Return the line that contains "green 1x2 brick [386,137,457,213]" plus every line after it to the end of the entries below, exactly as given, and stop there.

§ **Data records**
%%
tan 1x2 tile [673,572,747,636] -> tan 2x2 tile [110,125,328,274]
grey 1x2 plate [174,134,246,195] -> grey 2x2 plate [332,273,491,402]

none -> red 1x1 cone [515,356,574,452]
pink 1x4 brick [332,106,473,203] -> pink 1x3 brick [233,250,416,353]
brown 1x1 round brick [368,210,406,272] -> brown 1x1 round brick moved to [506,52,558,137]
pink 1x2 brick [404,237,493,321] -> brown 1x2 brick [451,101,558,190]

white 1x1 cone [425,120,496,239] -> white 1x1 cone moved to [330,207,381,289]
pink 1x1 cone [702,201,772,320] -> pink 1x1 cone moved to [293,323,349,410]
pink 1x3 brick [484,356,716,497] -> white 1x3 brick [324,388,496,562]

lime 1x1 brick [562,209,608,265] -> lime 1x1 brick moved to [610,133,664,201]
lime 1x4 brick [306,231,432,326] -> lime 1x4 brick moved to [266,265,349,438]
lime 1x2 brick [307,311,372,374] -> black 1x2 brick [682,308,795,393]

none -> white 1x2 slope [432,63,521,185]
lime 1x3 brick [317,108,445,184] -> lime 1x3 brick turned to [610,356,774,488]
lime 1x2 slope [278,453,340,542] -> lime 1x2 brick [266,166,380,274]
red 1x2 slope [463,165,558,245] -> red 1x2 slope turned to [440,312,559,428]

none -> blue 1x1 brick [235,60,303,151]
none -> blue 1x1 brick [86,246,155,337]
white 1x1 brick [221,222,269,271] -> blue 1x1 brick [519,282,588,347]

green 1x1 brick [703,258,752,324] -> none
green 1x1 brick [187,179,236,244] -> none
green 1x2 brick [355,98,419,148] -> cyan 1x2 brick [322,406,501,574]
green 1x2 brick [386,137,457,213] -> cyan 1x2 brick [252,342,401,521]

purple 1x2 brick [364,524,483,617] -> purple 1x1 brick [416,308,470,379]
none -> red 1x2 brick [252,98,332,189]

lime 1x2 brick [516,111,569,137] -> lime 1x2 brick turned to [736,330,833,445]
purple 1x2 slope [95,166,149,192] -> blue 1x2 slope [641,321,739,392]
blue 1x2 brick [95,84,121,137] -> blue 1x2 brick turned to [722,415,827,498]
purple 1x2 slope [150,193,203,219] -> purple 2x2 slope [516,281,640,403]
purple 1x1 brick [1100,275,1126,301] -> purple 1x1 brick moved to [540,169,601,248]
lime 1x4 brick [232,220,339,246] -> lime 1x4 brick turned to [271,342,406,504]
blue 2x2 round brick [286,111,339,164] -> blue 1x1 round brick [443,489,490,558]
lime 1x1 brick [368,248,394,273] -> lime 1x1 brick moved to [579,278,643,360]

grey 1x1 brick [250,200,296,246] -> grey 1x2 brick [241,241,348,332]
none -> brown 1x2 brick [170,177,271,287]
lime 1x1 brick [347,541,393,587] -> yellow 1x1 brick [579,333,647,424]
%%
§ **Your solution**
green 1x2 brick [386,137,457,213] -> cyan 1x2 brick [252,342,401,521]

purple 1x2 brick [364,524,483,617] -> purple 1x1 brick [416,308,470,379]
none -> red 1x2 brick [252,98,332,189]

lime 1x2 brick [516,111,569,137] -> lime 1x2 brick turned to [736,330,833,445]
purple 1x2 slope [95,166,149,192] -> blue 1x2 slope [641,321,739,392]
blue 1x2 brick [95,84,121,137] -> blue 1x2 brick turned to [722,415,827,498]
purple 1x2 slope [150,193,203,219] -> purple 2x2 slope [516,281,640,403]
purple 1x1 brick [1100,275,1126,301] -> purple 1x1 brick moved to [540,169,601,248]
lime 1x4 brick [232,220,339,246] -> lime 1x4 brick turned to [271,342,406,504]
blue 2x2 round brick [286,111,339,164] -> blue 1x1 round brick [443,489,490,558]
lime 1x1 brick [368,248,394,273] -> lime 1x1 brick moved to [579,278,643,360]

grey 1x1 brick [250,200,296,246] -> grey 1x2 brick [241,241,348,332]
none -> brown 1x2 brick [170,177,271,287]
lime 1x1 brick [347,541,393,587] -> yellow 1x1 brick [579,333,647,424]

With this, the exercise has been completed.